Given records =
----
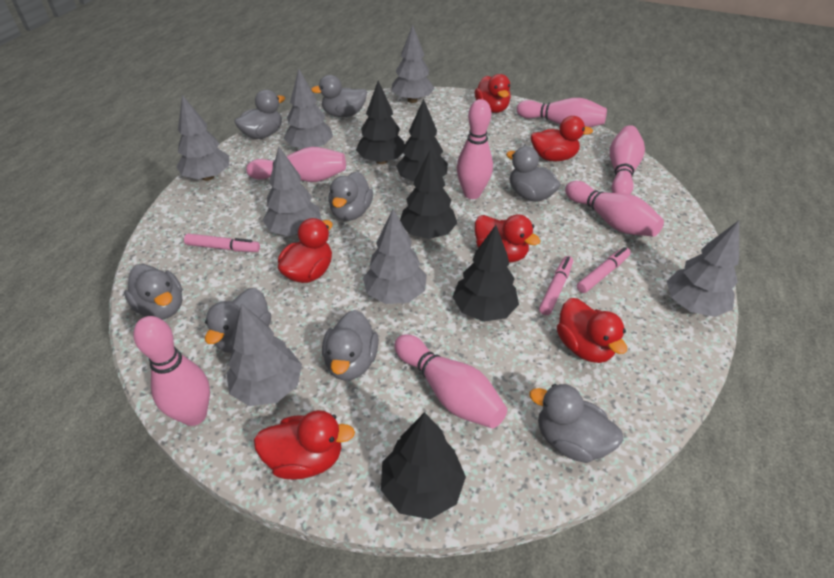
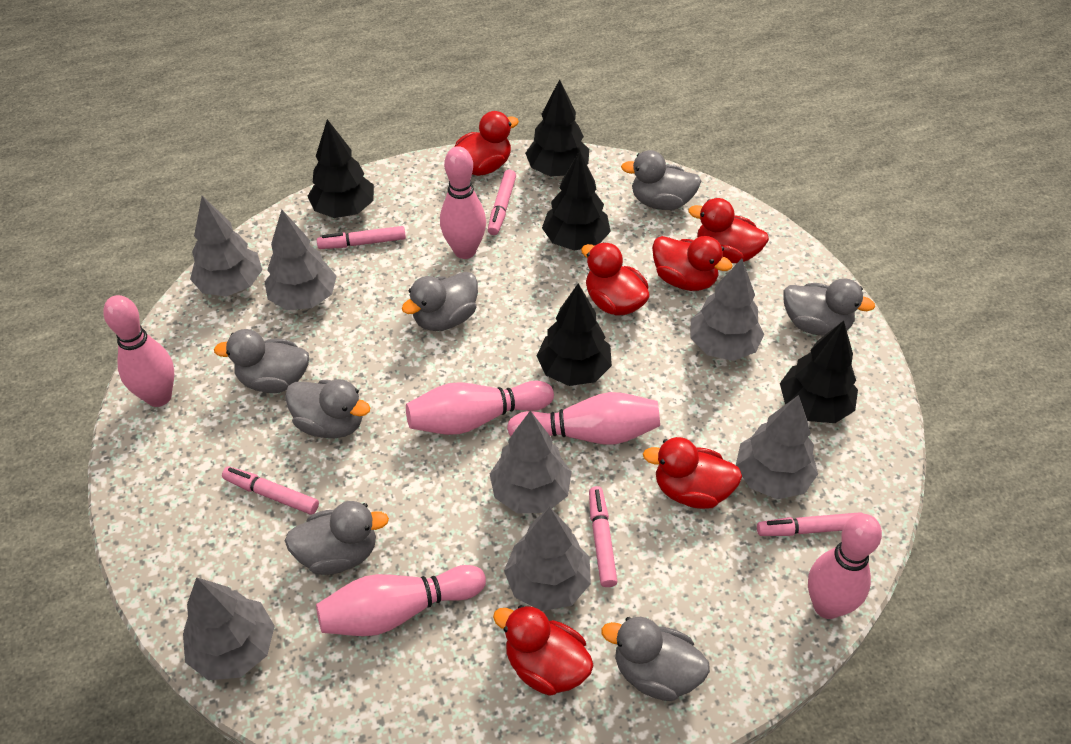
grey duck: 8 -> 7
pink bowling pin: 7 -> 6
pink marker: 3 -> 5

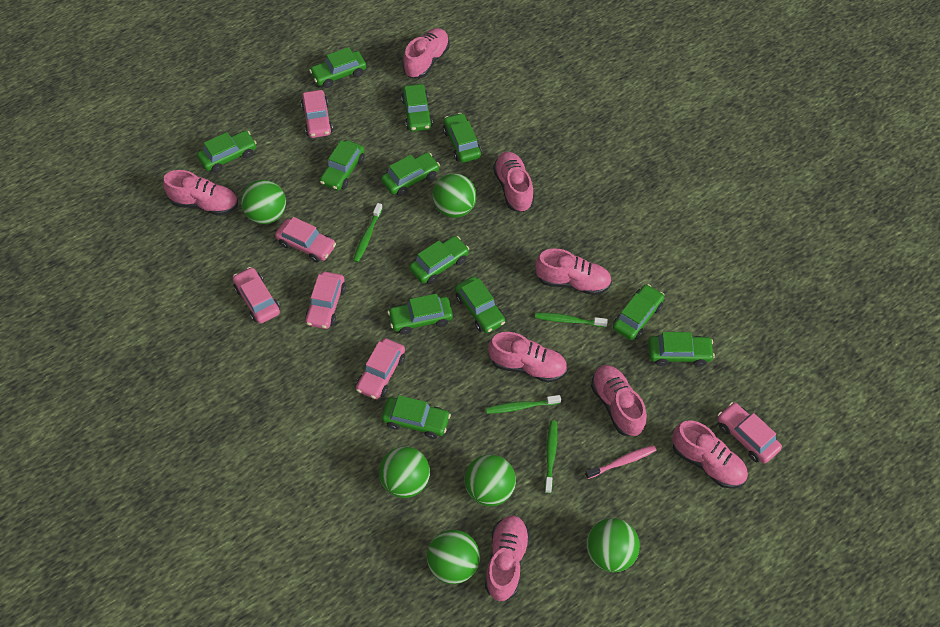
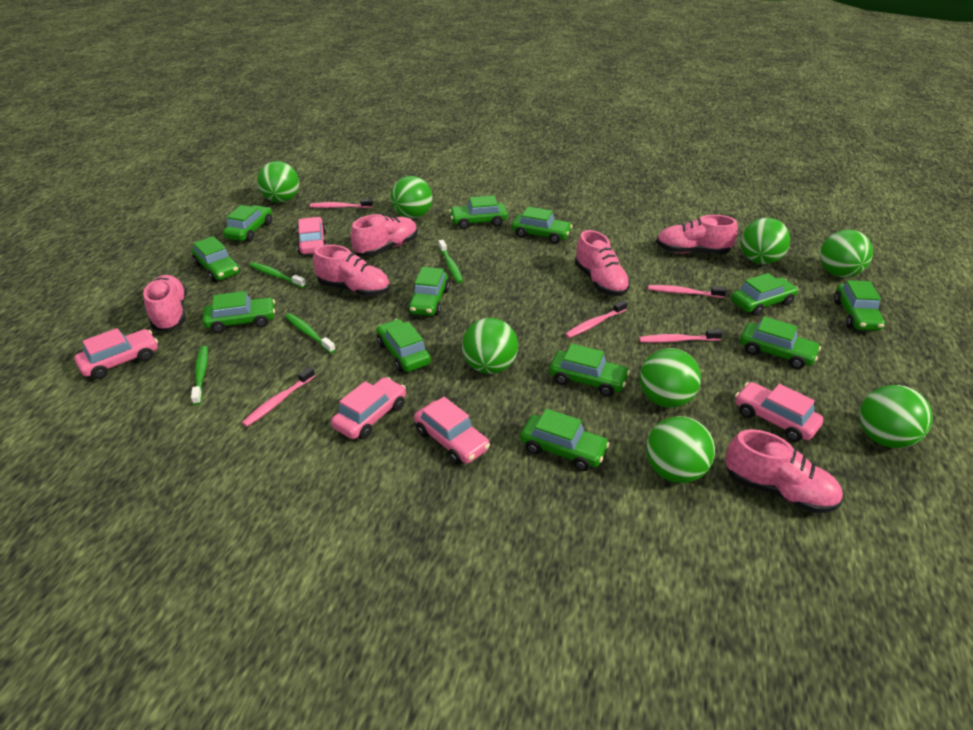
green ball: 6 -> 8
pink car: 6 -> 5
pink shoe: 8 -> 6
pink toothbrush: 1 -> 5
----
What lines of the listing contain the word "pink"? Copy them all.

pink bowling pin: 7 -> 6
pink marker: 3 -> 5
pink car: 6 -> 5
pink shoe: 8 -> 6
pink toothbrush: 1 -> 5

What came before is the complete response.